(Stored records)
═══

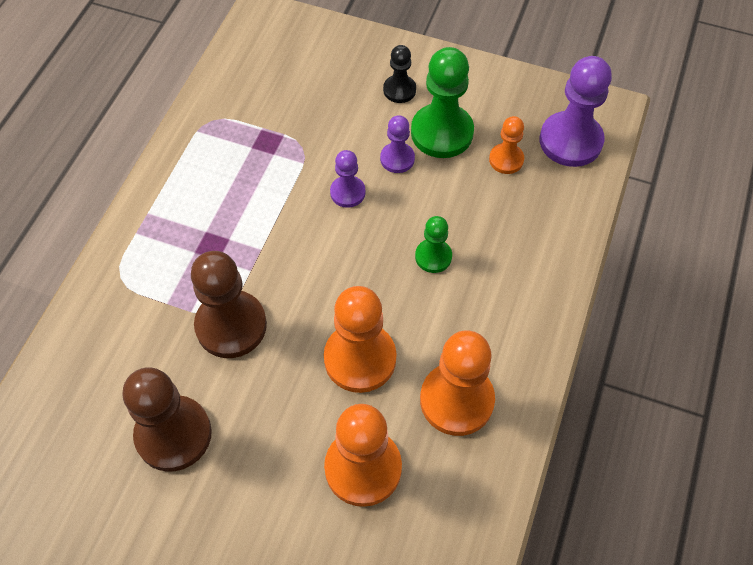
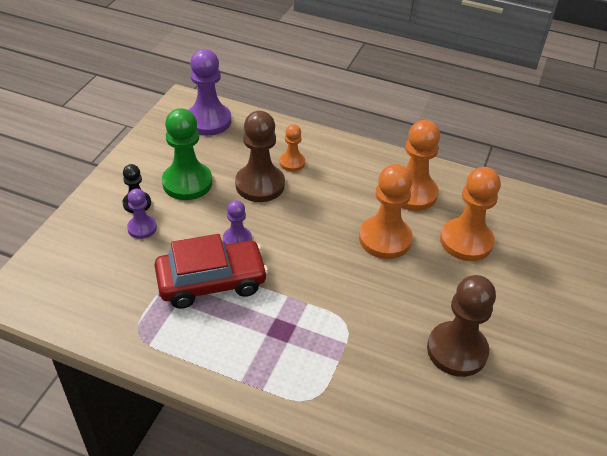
camera: 90 degrees left, 15 degrees down
(231, 325) = (360, 315): brown pawn -> brown pawn (260, 185)
(280, 174) = (211, 282): none -> red car
(397, 159) = (208, 209): purple pawn -> purple pawn (142, 228)
(433, 257) = (301, 196): green pawn -> none
(506, 160) = (219, 152): orange pawn -> orange pawn (292, 162)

═══

Exercise description:
Skip the pictures, then write out every entry exactly.

Answer area:
camera: 90 degrees left, 15 degrees down
(231, 325) = (360, 315): brown pawn -> brown pawn (260, 185)
(280, 174) = (211, 282): none -> red car
(397, 159) = (208, 209): purple pawn -> purple pawn (142, 228)
(433, 257) = (301, 196): green pawn -> none
(506, 160) = (219, 152): orange pawn -> orange pawn (292, 162)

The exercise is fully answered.